> The problem
Copy, word for word, each line of the data below from the first through the line containing "replaced,bougie/turquoise,413 207 437", and stop there.

-.-.-

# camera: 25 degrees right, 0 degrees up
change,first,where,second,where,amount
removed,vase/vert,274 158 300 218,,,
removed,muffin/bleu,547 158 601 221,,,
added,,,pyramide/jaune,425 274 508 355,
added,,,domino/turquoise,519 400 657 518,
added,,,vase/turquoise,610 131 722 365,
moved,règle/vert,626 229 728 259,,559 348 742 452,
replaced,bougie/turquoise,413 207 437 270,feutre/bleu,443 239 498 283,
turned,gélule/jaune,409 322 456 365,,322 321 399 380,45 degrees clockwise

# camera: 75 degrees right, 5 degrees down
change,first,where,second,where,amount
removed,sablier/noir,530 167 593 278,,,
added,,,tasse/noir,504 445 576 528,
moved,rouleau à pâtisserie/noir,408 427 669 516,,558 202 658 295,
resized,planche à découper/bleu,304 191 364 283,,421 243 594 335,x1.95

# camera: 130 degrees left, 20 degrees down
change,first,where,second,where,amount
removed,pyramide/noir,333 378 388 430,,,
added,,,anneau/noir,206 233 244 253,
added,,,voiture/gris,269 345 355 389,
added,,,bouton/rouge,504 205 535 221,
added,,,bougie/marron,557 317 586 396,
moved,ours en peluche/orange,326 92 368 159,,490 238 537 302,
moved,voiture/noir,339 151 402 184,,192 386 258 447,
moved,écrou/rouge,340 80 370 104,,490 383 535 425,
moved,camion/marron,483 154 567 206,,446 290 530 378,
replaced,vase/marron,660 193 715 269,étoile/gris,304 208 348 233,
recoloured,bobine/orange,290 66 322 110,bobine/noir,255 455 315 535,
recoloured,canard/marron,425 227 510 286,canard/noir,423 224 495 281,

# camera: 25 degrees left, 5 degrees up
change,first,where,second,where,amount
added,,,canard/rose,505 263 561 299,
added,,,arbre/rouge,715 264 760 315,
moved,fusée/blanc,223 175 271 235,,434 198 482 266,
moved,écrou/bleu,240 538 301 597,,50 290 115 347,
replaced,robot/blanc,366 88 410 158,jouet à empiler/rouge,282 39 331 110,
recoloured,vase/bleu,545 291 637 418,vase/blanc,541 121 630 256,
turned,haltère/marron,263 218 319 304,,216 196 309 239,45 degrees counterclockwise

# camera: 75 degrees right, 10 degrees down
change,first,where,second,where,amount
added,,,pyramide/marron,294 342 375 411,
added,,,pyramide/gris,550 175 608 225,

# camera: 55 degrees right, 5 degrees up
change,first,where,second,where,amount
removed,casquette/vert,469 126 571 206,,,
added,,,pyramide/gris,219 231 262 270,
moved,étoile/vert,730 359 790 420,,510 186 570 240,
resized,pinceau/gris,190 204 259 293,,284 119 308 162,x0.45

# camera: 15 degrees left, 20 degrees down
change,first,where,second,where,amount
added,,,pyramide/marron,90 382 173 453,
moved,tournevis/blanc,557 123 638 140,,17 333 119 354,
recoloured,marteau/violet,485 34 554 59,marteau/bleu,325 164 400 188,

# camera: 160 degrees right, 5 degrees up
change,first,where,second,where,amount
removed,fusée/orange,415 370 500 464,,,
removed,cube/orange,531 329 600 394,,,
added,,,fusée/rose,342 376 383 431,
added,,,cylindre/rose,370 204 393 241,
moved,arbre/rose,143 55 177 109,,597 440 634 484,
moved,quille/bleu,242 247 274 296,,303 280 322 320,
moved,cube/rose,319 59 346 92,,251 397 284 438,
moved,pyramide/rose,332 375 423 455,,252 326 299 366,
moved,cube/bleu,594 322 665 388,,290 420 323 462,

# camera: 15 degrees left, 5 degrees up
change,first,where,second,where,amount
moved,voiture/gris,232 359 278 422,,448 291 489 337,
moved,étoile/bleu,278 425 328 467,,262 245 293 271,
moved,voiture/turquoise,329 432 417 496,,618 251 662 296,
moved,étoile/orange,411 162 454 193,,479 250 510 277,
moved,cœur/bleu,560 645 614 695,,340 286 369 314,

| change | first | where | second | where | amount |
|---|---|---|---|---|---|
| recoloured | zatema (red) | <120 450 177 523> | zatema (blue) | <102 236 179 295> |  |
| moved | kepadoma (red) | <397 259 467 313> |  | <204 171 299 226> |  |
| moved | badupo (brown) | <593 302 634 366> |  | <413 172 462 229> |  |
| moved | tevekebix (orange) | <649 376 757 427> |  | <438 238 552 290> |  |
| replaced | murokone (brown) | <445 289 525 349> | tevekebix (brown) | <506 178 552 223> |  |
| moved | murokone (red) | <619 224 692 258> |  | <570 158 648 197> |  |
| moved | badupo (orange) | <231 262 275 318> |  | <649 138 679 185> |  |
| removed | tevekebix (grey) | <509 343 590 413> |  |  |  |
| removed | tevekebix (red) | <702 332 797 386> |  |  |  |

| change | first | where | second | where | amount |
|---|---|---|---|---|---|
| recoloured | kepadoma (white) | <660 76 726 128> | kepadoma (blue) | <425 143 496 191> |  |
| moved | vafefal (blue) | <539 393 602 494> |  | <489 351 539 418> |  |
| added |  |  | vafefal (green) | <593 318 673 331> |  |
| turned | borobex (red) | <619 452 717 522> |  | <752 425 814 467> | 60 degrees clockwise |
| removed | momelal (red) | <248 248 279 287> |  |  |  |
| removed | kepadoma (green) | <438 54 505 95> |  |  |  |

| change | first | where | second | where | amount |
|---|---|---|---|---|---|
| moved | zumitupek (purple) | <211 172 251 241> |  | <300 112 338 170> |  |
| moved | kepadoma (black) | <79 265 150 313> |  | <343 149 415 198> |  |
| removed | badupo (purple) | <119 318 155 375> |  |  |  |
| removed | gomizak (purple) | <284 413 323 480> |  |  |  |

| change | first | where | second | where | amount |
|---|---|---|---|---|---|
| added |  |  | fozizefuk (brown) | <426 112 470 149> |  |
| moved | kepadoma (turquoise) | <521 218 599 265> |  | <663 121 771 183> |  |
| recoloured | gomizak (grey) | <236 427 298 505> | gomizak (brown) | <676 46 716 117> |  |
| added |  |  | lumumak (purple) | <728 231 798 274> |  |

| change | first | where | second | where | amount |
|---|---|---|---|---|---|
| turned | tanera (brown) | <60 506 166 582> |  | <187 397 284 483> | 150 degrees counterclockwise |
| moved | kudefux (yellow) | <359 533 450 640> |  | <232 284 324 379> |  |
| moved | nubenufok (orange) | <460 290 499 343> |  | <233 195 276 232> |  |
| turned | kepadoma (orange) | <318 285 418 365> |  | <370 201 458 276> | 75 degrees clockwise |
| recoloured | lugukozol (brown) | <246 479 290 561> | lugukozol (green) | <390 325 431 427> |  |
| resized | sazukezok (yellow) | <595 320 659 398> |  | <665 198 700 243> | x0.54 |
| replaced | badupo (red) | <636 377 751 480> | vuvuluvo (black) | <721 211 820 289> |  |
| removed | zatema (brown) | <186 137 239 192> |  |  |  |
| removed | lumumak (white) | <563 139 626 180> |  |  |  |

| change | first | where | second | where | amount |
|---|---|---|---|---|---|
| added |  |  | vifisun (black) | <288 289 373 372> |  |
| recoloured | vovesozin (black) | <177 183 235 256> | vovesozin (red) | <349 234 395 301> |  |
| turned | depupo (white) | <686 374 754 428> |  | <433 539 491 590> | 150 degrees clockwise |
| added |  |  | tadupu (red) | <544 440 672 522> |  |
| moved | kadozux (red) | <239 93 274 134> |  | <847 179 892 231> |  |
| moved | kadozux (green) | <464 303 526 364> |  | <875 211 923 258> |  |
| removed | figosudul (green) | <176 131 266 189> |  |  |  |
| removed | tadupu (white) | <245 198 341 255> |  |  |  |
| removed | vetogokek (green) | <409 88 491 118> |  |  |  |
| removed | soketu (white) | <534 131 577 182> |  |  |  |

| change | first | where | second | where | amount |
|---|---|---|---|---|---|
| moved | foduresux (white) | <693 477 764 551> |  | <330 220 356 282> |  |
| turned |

-.-.-

> Response
# camera: 25 degrees right, 0 degrees up
change,first,where,second,where,amount
removed,vase/vert,274 158 300 218,,,
removed,muffin/bleu,547 158 601 221,,,
added,,,pyramide/jaune,425 274 508 355,
added,,,domino/turquoise,519 400 657 518,
added,,,vase/turquoise,610 131 722 365,
moved,règle/vert,626 229 728 259,,559 348 742 452,
replaced,bougie/turquoise,413 207 437 270,feutre/bleu,443 239 498 283,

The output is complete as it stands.